DATASET ENTRIES below:

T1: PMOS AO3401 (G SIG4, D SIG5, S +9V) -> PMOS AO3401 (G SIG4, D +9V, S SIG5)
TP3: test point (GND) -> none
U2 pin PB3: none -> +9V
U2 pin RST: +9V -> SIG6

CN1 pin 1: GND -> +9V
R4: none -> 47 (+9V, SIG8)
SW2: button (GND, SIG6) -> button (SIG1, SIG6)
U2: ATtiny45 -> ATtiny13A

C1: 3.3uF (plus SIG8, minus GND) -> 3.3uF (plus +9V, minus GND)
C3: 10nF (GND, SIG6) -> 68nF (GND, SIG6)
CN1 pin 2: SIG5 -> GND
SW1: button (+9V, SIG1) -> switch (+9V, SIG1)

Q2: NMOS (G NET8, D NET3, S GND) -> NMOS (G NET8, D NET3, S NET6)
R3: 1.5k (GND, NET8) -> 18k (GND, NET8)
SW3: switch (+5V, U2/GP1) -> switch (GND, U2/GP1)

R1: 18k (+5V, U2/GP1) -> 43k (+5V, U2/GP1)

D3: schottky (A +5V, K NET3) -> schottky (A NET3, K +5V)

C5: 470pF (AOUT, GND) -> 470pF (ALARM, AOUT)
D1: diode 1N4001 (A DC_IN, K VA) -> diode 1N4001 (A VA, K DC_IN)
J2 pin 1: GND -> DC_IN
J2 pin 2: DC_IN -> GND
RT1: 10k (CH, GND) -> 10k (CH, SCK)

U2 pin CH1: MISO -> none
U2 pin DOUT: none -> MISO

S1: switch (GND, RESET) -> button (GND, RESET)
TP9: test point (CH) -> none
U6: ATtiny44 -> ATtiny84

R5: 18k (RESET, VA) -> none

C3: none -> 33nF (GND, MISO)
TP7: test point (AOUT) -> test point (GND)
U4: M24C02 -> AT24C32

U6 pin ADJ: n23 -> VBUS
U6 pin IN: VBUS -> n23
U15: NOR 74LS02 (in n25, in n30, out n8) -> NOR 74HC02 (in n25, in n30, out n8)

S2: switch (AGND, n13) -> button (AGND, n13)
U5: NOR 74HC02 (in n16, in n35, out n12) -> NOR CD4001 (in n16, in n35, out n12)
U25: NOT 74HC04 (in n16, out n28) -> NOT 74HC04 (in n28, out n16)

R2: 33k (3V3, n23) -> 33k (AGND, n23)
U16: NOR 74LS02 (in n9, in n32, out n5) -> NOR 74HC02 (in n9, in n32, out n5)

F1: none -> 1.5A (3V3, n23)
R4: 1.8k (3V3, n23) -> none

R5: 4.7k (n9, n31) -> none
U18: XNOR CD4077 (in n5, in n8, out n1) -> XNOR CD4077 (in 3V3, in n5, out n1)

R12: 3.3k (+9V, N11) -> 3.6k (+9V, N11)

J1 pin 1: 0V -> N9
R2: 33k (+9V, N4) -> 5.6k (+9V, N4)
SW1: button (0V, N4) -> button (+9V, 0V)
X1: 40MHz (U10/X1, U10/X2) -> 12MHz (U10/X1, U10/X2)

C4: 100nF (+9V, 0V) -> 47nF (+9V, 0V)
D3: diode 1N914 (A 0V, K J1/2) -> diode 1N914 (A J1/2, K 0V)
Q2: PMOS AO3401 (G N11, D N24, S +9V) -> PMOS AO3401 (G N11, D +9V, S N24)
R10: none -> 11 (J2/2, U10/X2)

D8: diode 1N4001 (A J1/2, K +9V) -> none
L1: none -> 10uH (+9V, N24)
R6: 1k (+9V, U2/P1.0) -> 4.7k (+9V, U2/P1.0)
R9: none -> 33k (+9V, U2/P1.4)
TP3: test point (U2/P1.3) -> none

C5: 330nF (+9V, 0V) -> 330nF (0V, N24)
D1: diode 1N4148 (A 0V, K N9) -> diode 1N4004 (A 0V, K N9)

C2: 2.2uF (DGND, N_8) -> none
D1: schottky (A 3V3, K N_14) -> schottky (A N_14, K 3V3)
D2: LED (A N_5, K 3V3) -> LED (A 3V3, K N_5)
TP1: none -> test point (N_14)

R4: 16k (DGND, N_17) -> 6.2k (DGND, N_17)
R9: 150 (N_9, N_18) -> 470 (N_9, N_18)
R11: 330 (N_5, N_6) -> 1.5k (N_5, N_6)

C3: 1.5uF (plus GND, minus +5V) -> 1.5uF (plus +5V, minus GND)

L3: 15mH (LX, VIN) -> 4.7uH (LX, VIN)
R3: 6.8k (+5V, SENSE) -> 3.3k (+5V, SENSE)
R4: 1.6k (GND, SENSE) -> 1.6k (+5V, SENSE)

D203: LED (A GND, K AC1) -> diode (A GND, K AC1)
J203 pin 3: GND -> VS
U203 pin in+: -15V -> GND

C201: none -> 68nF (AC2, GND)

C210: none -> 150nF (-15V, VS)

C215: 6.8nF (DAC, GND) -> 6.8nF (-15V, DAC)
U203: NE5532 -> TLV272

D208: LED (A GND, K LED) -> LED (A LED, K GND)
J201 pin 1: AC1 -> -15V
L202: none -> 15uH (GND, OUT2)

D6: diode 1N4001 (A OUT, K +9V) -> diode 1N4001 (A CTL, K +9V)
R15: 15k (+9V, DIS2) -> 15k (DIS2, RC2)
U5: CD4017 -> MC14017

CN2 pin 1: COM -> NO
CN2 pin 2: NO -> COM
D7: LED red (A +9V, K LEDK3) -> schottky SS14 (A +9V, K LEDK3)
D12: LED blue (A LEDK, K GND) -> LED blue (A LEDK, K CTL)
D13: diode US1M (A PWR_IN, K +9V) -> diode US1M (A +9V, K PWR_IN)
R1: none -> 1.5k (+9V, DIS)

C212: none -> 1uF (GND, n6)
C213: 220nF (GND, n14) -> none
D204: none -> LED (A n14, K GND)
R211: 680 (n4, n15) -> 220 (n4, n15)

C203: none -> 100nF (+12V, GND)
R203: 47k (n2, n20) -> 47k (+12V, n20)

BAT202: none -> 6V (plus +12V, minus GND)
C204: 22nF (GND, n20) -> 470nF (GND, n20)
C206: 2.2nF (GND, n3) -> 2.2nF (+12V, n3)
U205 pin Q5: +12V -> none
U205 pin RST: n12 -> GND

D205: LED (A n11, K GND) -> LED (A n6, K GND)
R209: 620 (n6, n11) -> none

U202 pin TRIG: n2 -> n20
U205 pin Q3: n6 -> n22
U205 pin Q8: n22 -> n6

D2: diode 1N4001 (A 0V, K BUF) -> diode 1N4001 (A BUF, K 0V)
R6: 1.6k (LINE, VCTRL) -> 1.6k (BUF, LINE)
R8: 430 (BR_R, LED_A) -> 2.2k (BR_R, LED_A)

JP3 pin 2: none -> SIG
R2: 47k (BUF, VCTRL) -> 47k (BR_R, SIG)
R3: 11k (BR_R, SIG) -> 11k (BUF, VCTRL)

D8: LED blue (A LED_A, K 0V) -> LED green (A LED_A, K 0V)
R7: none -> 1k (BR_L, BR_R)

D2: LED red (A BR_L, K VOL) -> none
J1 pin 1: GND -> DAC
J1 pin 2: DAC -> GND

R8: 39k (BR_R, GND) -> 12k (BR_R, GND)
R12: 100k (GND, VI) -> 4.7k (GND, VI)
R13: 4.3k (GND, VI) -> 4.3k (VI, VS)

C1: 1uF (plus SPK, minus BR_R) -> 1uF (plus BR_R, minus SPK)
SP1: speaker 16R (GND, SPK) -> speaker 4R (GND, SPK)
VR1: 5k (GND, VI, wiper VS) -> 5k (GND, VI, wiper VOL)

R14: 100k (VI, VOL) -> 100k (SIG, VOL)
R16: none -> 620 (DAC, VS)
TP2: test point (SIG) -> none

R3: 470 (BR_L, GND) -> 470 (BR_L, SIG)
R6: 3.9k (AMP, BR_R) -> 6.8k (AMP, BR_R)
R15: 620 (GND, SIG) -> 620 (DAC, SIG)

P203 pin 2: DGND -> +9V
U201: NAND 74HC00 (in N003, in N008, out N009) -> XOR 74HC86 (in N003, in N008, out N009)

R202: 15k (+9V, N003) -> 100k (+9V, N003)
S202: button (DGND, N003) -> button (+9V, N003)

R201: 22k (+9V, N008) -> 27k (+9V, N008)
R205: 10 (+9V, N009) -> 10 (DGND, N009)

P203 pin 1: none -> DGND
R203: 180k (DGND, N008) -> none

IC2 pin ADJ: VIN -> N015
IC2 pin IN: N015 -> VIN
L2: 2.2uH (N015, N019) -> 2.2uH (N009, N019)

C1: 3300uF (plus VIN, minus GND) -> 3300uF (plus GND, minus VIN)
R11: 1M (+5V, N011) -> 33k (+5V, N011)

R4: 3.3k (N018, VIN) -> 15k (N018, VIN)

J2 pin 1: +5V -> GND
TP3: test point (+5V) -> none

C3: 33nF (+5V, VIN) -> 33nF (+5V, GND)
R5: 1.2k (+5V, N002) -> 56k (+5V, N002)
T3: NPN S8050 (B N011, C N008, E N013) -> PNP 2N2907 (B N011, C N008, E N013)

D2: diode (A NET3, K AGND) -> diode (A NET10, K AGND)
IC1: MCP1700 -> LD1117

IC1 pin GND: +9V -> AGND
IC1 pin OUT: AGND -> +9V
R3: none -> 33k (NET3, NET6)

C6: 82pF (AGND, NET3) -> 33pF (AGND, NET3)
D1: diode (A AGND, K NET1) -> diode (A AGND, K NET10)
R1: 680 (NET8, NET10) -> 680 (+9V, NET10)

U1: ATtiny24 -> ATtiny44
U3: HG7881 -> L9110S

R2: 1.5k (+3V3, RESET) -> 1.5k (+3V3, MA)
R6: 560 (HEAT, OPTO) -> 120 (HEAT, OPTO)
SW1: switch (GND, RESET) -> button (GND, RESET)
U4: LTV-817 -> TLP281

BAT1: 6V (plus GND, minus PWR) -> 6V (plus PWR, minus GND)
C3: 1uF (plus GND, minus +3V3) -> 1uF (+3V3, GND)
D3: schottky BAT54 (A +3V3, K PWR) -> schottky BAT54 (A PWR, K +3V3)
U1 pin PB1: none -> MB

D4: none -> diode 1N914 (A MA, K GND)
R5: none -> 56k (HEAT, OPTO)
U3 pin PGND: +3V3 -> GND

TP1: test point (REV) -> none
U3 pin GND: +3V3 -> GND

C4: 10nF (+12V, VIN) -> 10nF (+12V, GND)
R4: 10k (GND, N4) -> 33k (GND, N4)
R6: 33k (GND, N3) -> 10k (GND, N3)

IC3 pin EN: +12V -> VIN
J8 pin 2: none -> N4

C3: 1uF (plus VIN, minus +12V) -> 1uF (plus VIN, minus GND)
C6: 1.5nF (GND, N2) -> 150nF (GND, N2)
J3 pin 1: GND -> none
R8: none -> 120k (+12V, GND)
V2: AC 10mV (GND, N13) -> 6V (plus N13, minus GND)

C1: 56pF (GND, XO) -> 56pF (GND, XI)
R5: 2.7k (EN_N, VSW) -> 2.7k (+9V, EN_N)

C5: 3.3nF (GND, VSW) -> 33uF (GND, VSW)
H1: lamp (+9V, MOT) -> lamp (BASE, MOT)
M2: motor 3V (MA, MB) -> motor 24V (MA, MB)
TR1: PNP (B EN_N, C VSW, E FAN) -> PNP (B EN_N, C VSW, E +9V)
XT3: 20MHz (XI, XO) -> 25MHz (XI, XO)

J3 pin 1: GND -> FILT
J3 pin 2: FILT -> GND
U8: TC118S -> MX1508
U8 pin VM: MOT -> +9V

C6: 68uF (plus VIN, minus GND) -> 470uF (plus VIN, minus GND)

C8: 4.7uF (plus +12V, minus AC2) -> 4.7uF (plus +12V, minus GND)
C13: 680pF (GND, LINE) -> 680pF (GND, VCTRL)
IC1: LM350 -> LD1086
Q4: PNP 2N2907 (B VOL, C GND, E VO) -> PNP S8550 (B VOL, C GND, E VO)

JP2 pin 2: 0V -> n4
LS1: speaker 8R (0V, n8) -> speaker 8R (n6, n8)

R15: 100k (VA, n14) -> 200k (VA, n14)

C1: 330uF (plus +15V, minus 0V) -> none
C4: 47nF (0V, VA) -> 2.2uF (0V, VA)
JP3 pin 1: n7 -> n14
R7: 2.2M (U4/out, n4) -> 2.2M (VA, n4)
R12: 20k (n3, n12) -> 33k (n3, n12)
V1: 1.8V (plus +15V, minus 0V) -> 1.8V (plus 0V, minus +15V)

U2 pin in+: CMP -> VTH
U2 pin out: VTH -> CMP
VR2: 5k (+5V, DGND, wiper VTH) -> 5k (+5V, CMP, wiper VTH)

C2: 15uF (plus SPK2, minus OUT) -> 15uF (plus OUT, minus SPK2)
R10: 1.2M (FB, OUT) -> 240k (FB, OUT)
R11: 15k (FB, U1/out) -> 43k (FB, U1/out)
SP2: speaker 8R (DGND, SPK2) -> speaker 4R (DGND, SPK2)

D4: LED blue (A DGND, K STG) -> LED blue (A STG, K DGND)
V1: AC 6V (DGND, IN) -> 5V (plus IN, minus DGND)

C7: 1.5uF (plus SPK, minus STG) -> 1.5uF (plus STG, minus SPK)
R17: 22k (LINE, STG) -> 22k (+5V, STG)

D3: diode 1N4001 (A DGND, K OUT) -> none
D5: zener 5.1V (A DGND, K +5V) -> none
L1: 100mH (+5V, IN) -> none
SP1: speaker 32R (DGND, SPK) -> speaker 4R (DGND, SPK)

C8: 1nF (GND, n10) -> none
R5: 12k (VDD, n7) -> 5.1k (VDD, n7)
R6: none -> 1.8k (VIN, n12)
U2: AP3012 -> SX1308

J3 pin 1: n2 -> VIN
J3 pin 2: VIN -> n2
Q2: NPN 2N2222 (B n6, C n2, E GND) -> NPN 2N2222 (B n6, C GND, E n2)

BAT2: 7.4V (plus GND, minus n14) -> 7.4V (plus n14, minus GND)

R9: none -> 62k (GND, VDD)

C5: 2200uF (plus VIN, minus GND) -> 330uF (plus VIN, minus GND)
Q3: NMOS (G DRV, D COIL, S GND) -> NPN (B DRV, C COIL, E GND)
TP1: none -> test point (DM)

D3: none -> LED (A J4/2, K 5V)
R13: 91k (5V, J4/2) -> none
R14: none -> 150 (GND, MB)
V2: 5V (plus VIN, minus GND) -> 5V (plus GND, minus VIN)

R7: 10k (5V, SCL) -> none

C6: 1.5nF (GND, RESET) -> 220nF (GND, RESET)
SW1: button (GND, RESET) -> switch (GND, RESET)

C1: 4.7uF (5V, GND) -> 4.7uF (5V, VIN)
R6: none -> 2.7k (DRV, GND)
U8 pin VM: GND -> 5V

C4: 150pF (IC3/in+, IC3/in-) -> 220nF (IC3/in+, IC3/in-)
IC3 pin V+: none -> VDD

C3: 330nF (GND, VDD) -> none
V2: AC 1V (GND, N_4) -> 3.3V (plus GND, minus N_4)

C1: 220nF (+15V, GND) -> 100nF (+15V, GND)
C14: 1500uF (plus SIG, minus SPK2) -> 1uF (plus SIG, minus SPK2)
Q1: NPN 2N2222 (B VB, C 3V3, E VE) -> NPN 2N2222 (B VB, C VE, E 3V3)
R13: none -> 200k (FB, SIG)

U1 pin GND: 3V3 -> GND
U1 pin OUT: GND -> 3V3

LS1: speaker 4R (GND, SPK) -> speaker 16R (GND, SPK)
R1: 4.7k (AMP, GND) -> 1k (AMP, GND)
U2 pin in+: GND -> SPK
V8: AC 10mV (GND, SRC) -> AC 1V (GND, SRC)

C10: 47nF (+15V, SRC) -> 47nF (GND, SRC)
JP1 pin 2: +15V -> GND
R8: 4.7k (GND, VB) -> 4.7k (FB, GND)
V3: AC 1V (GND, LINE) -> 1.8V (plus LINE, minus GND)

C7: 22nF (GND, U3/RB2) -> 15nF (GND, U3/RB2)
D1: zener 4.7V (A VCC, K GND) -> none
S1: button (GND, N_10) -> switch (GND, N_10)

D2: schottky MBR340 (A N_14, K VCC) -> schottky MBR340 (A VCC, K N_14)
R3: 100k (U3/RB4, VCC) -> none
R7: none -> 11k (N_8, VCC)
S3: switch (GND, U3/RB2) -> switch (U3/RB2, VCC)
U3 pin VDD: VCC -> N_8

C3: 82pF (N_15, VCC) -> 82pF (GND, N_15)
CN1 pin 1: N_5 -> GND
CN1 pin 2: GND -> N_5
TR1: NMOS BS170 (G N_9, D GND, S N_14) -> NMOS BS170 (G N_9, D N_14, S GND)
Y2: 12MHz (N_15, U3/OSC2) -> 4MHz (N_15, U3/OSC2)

End of DATASET ENTRIES.

> [YOUR OBJECTIVE]
Transcribe the entries above word for word, from the first line through the line containing "R1: 18k (+5V, U2/GP1) -> 43k (+5V, U2/GP1)", and nothing else.

> [RESULT FOR THIS EXERCISE]
T1: PMOS AO3401 (G SIG4, D SIG5, S +9V) -> PMOS AO3401 (G SIG4, D +9V, S SIG5)
TP3: test point (GND) -> none
U2 pin PB3: none -> +9V
U2 pin RST: +9V -> SIG6

CN1 pin 1: GND -> +9V
R4: none -> 47 (+9V, SIG8)
SW2: button (GND, SIG6) -> button (SIG1, SIG6)
U2: ATtiny45 -> ATtiny13A

C1: 3.3uF (plus SIG8, minus GND) -> 3.3uF (plus +9V, minus GND)
C3: 10nF (GND, SIG6) -> 68nF (GND, SIG6)
CN1 pin 2: SIG5 -> GND
SW1: button (+9V, SIG1) -> switch (+9V, SIG1)

Q2: NMOS (G NET8, D NET3, S GND) -> NMOS (G NET8, D NET3, S NET6)
R3: 1.5k (GND, NET8) -> 18k (GND, NET8)
SW3: switch (+5V, U2/GP1) -> switch (GND, U2/GP1)

R1: 18k (+5V, U2/GP1) -> 43k (+5V, U2/GP1)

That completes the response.